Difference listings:
==========
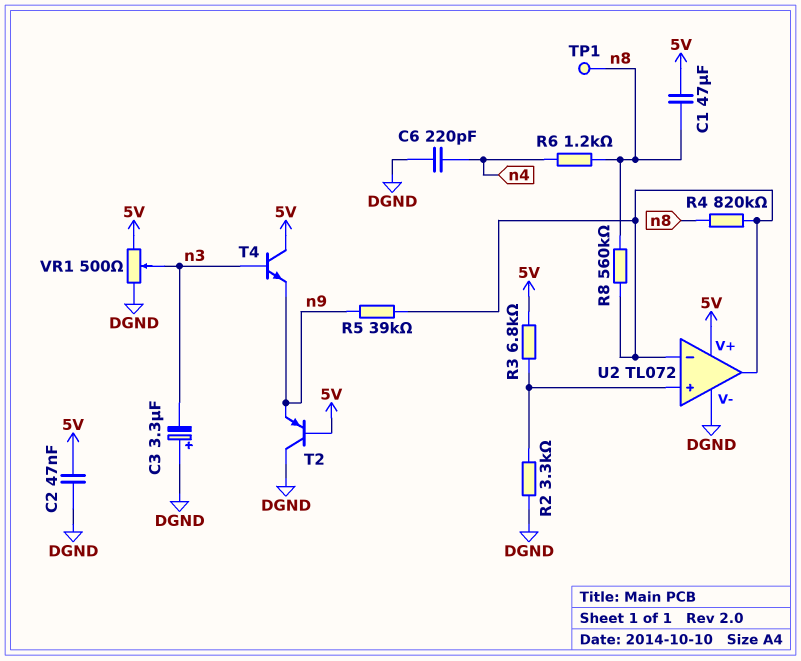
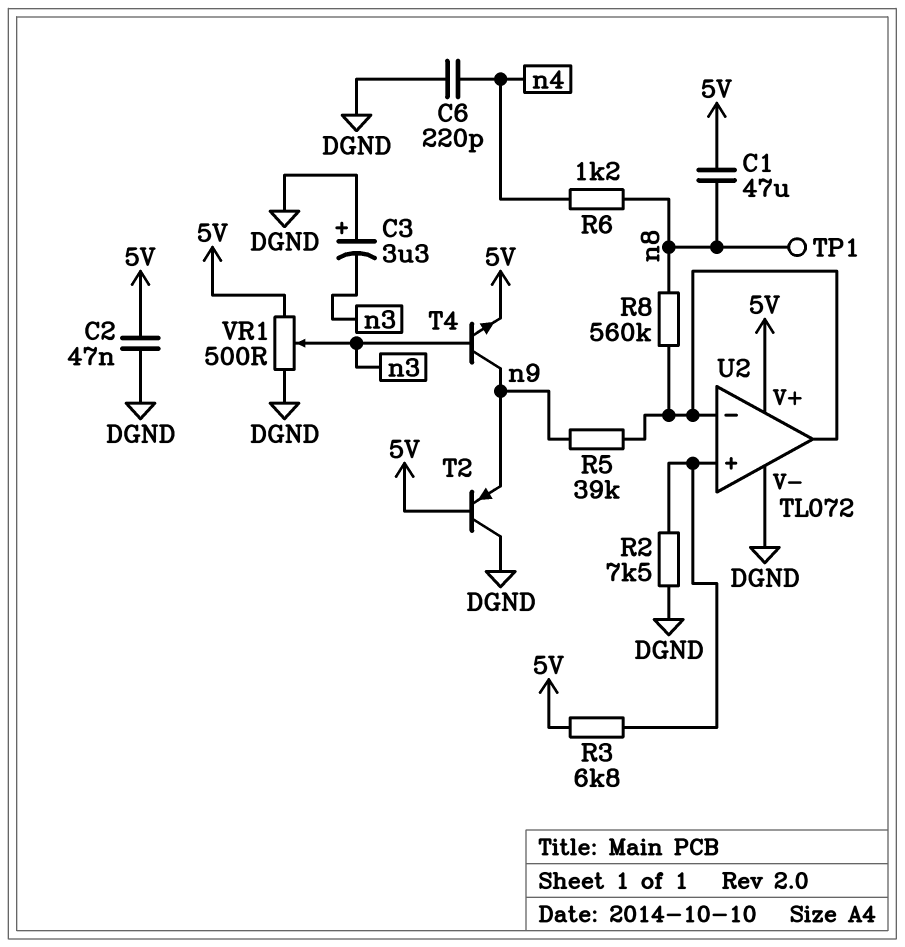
R2: 3.3k (DGND, U2/in+) -> 7.5k (DGND, U2/in+)
R4: 820k (U2/in-, n8) -> none
T4: NPN (B n3, C 5V, E n9) -> NPN (B n3, C n9, E 5V)

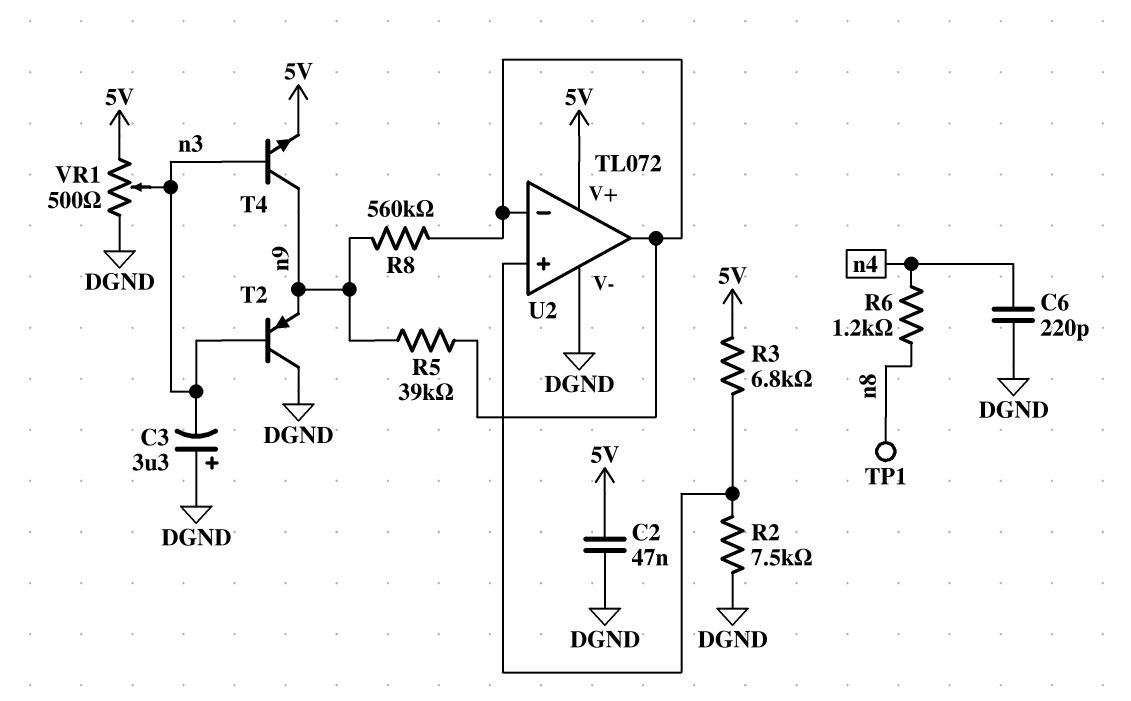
C1: 47uF (5V, n8) -> none
R8: 560k (U2/in-, n8) -> 560k (U2/in-, n9)
T2: PNP (B 5V, C DGND, E n9) -> PNP (B n3, C DGND, E n9)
==========
Work required:
In the records above, some lines hold the word "none". Say how many, and nothing more.

Exercise result:
2